## Your goal
Starting with the line that includes "C7: none -> 680nF (GND, N_12)", write out every remaining line of the records below exactly as it appears, leaving out any images.

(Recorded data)
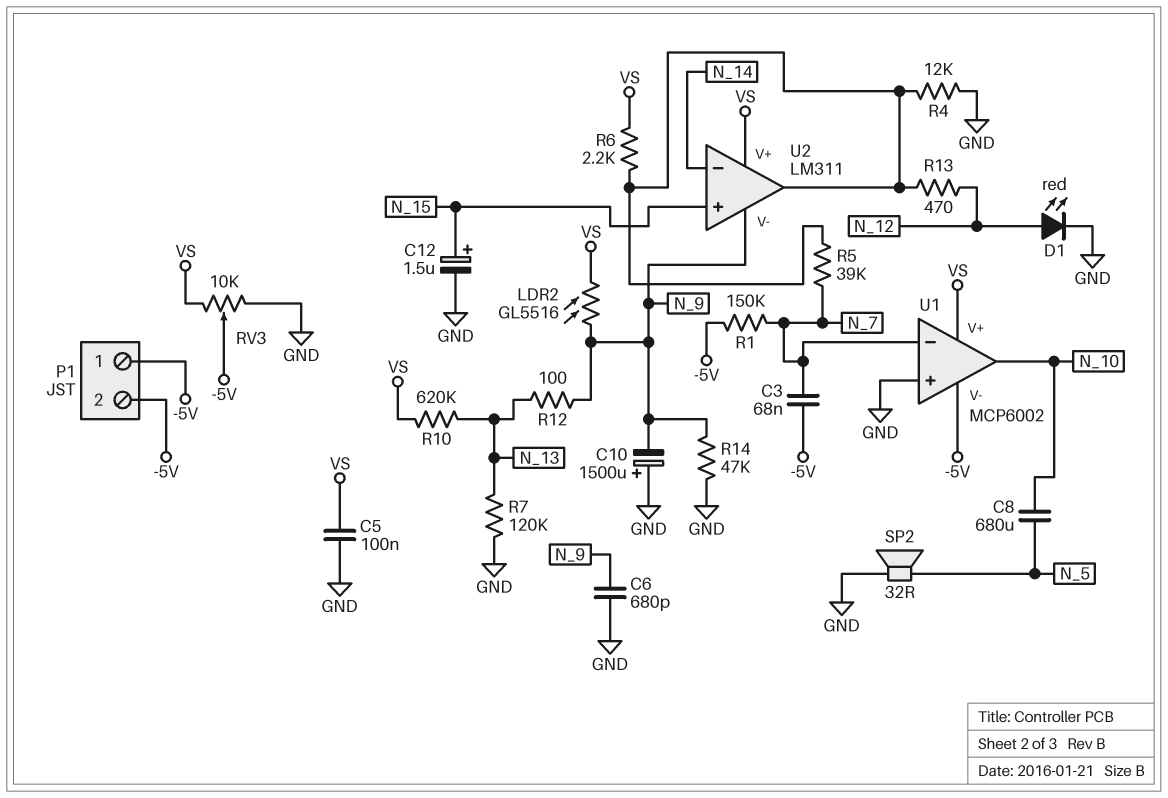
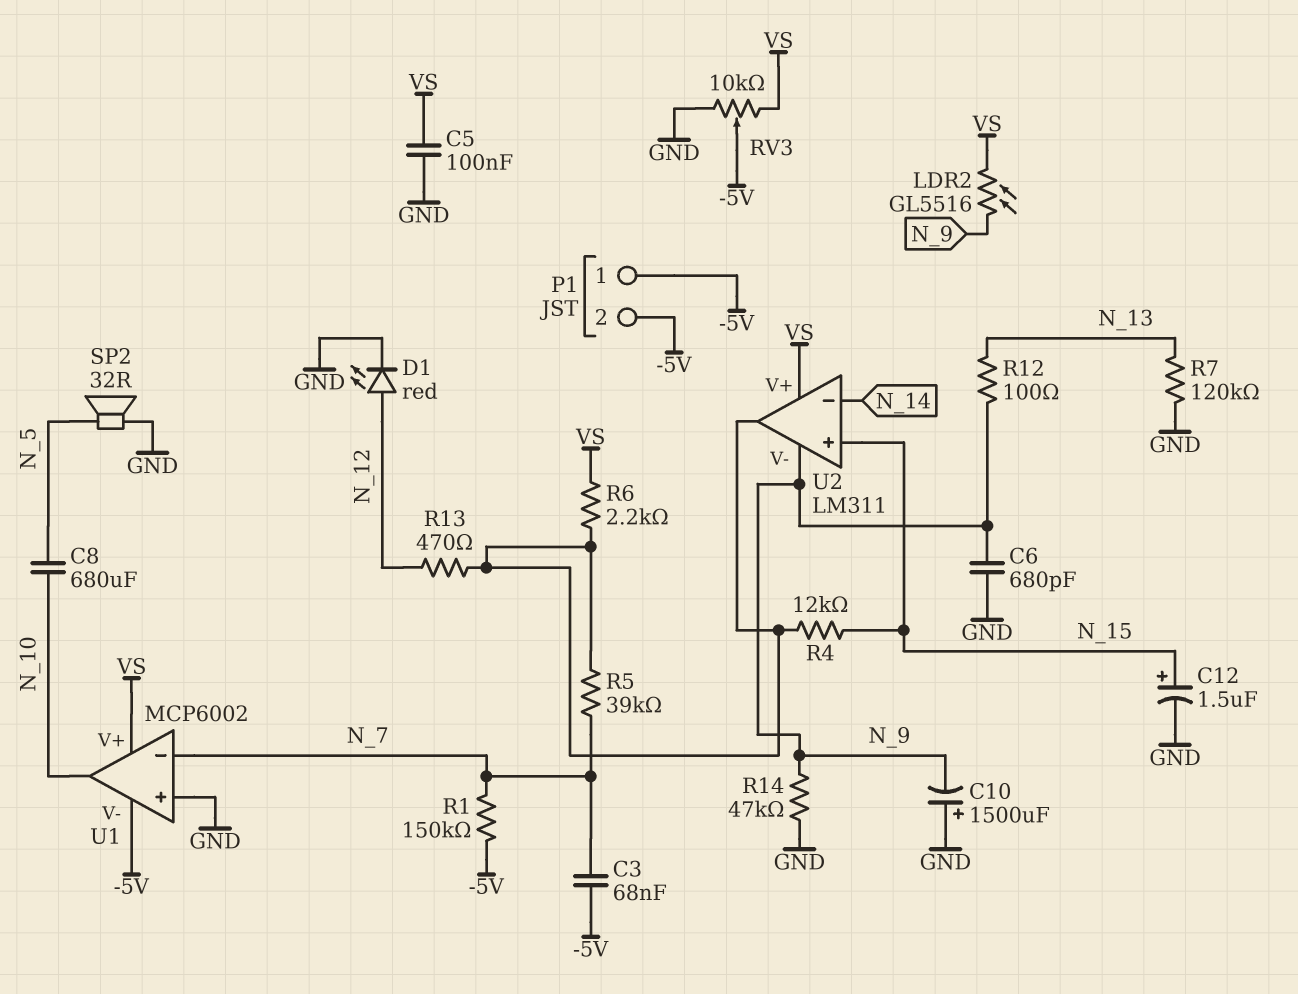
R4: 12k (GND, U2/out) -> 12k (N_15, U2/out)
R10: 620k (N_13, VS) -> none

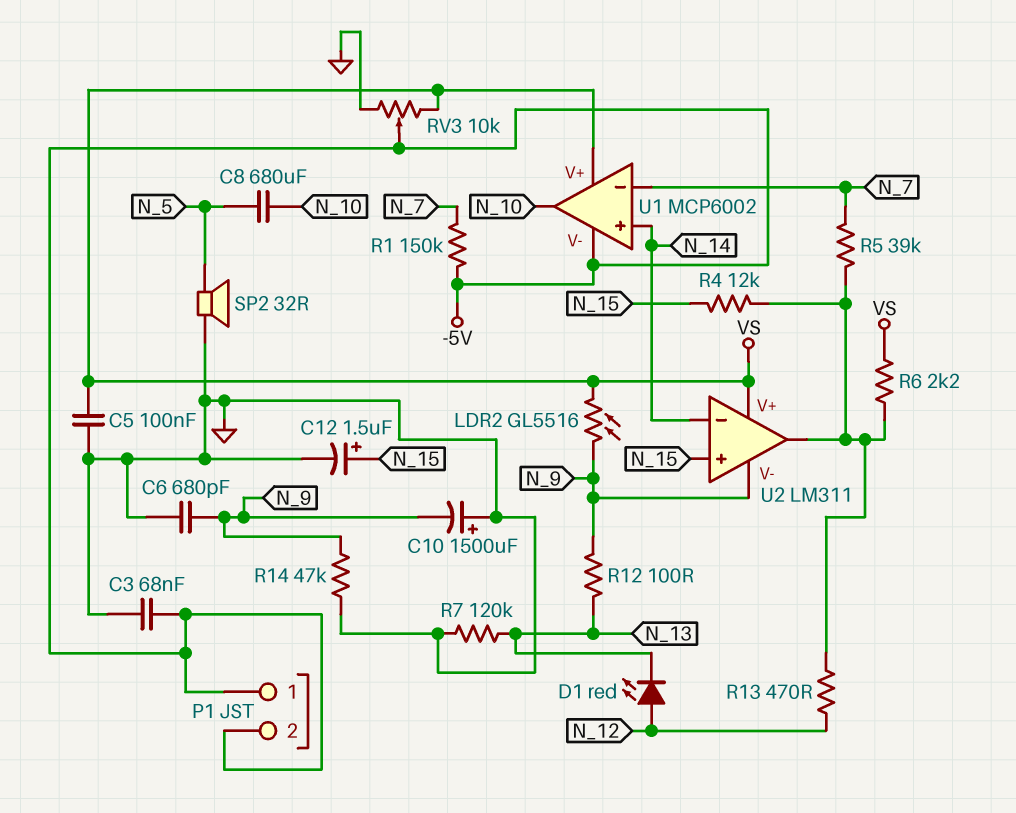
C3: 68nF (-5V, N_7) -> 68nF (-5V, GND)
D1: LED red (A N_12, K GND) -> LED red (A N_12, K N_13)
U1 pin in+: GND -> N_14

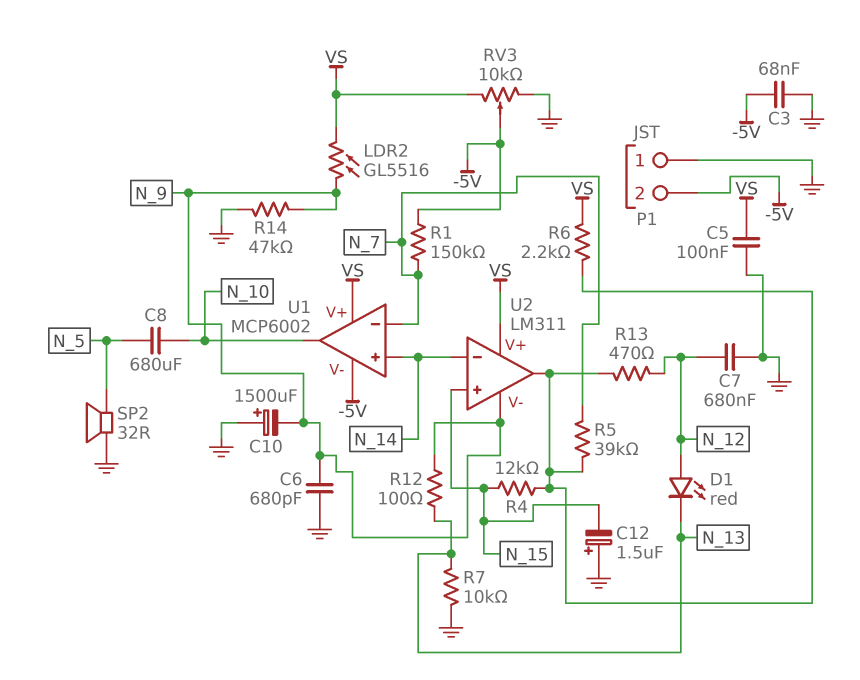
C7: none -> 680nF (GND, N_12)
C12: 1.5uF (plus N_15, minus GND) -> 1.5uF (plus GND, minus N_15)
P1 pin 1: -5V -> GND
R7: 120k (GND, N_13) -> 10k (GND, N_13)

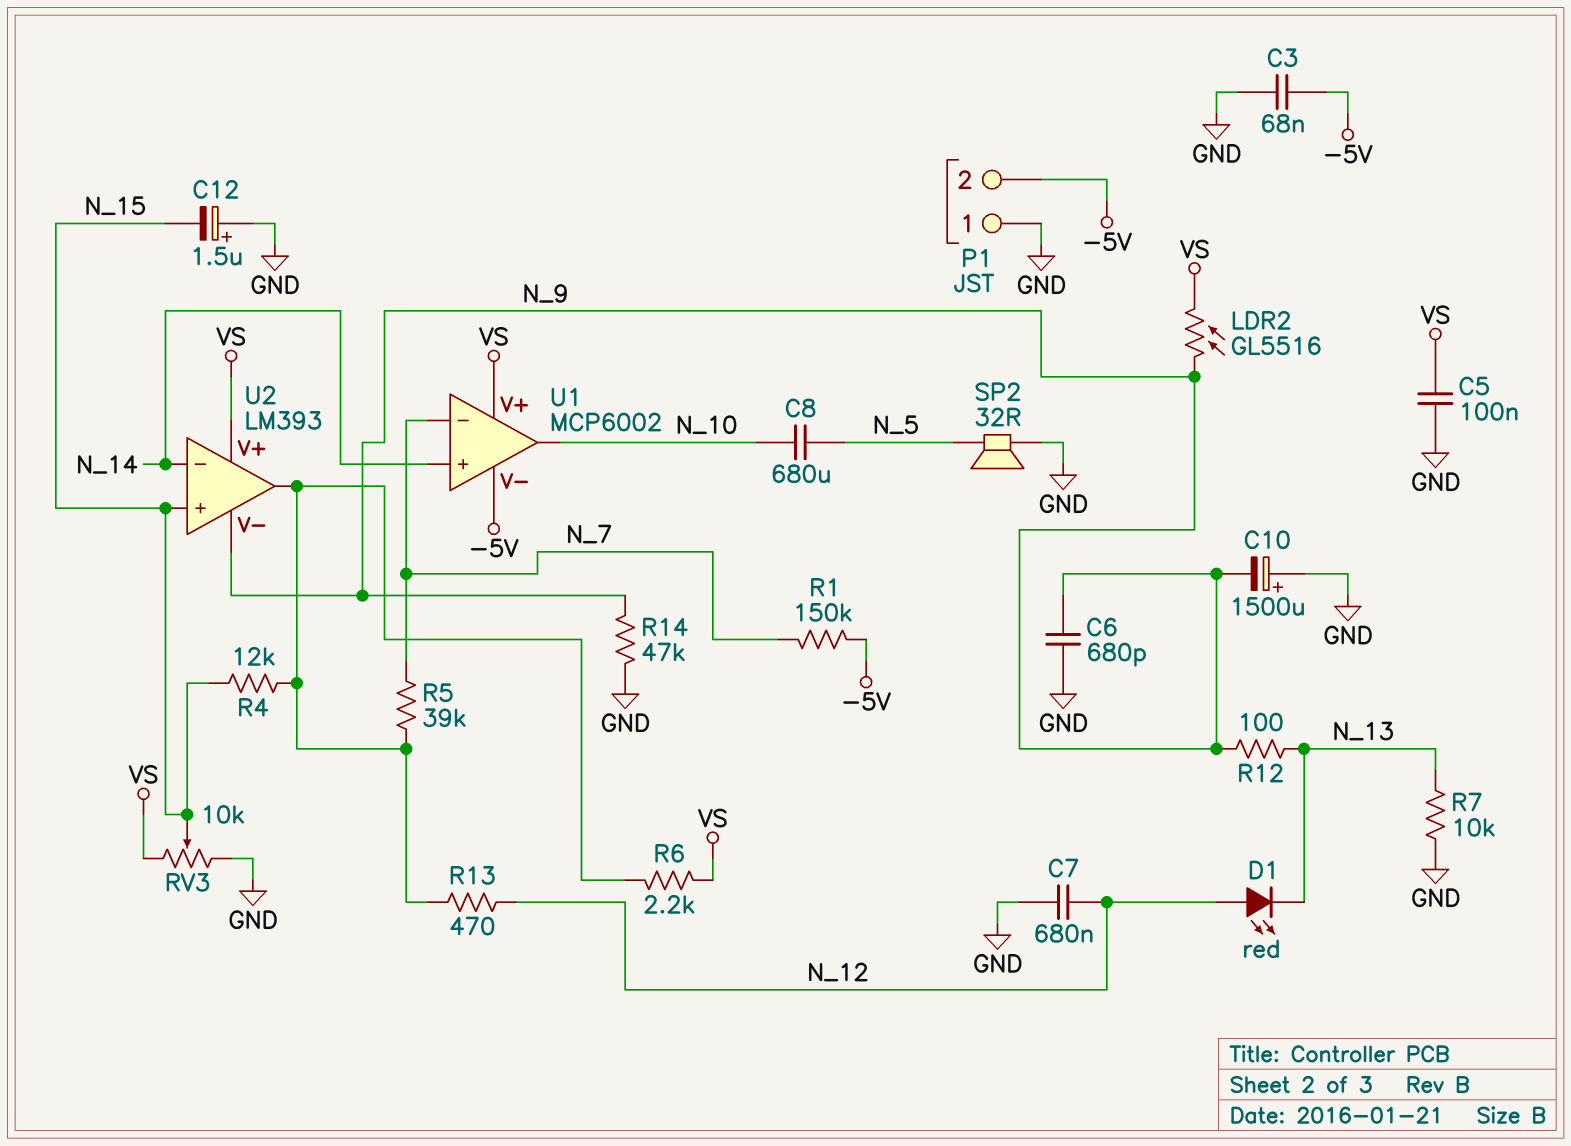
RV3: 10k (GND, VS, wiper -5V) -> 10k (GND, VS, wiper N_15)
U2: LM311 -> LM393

## Your response
C7: none -> 680nF (GND, N_12)
C12: 1.5uF (plus N_15, minus GND) -> 1.5uF (plus GND, minus N_15)
P1 pin 1: -5V -> GND
R7: 120k (GND, N_13) -> 10k (GND, N_13)

RV3: 10k (GND, VS, wiper -5V) -> 10k (GND, VS, wiper N_15)
U2: LM311 -> LM393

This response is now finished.